Study material:
****************

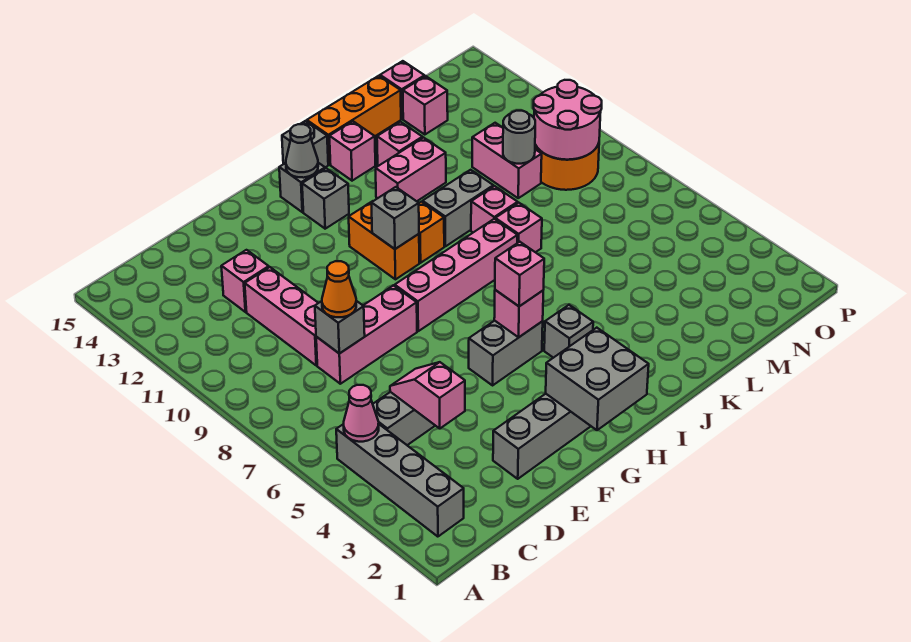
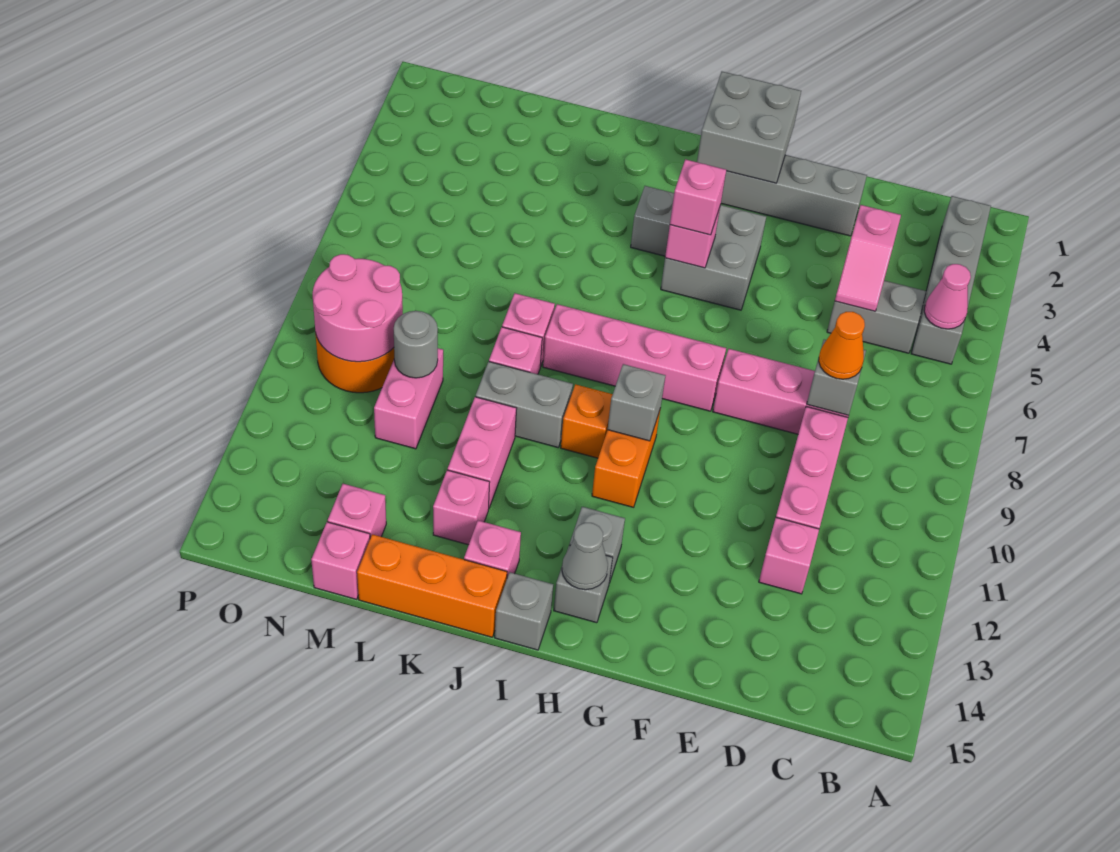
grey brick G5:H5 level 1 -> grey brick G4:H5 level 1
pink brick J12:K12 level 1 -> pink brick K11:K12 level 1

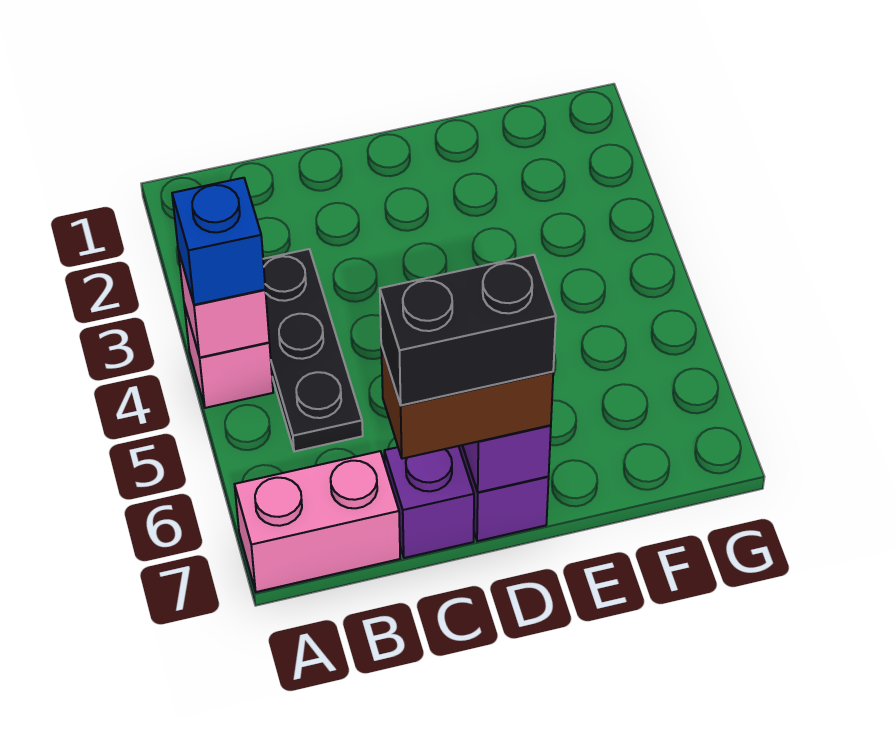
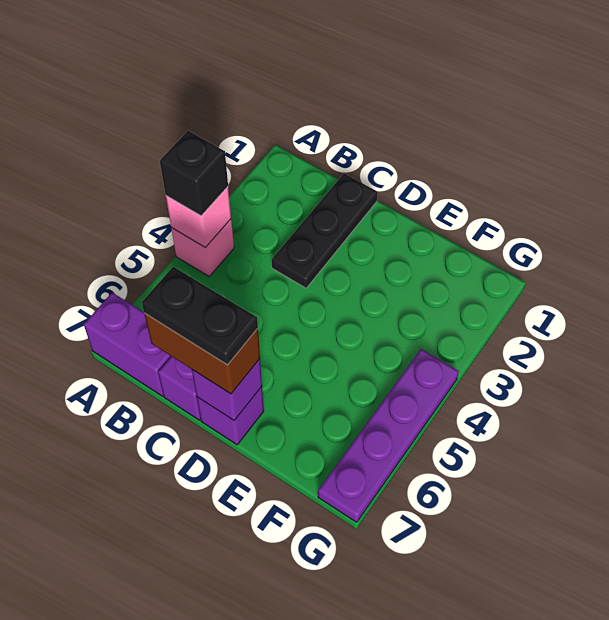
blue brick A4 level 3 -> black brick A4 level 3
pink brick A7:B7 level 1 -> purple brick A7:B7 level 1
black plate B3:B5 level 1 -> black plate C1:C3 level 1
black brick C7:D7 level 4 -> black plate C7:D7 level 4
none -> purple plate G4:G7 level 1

****************

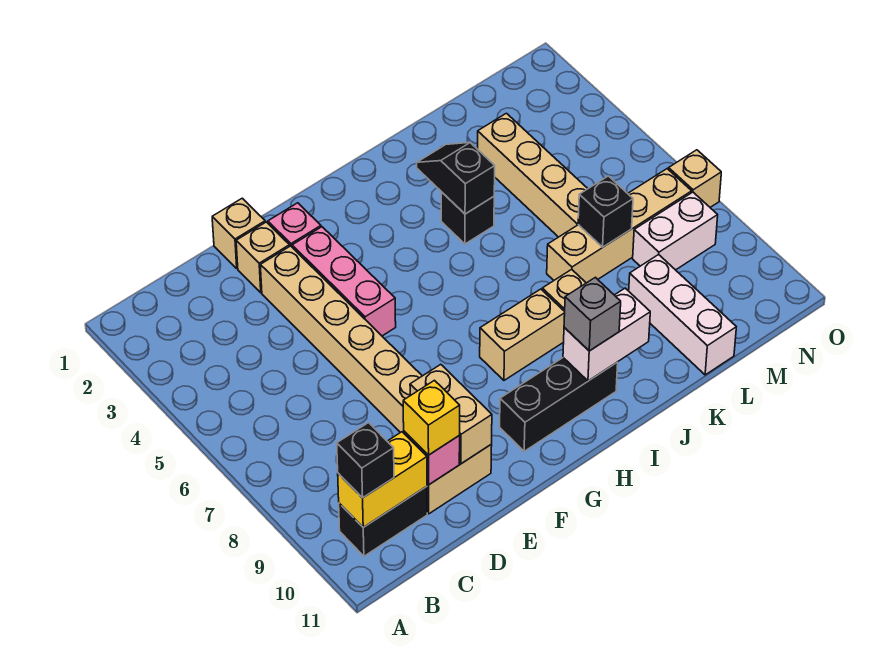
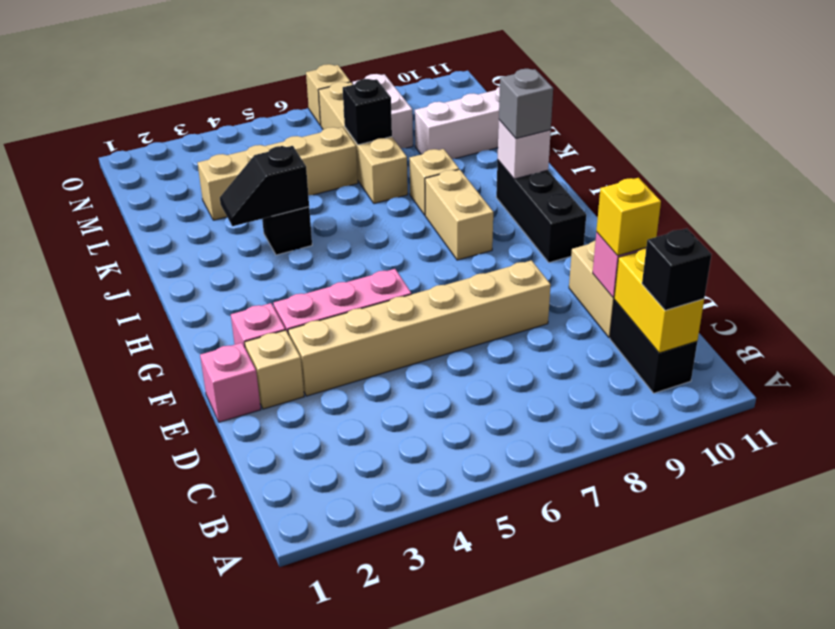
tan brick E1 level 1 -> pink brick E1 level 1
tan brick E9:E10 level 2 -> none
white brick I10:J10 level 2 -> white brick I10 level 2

****************

Task: Whenever a line of the material holds the word "black", copy it out.

Response area:
blue brick A4 level 3 -> black brick A4 level 3
black plate B3:B5 level 1 -> black plate C1:C3 level 1
black brick C7:D7 level 4 -> black plate C7:D7 level 4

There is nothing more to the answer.